Some lines in the data below hold the string "degrees". Report how many, as a bare number.

Exercise data —
>>

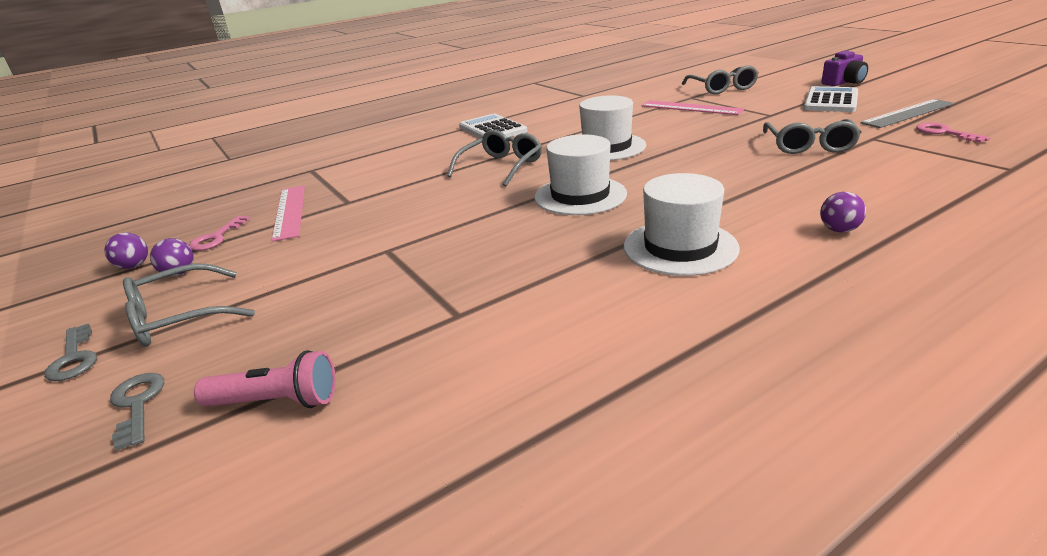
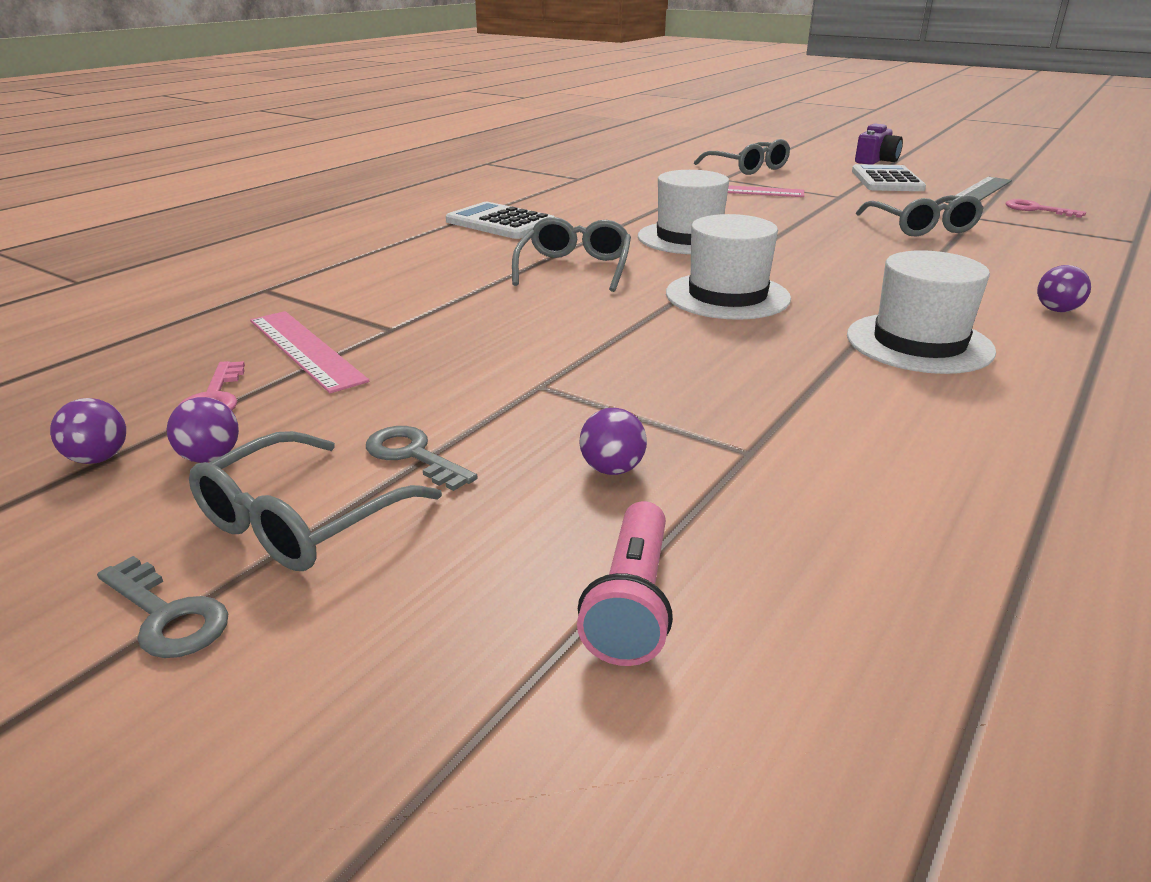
camera: 25 degrees left, 0 degrees up
(137, 404) = (396, 657): grey key -> grey key (413, 455)
(277, 401) = (632, 603): pink flashlight -> pink flashlight turned 120 degrees clockwise
(363, 313) = (612, 469): none -> purple ball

<<

Solution to this problem — 2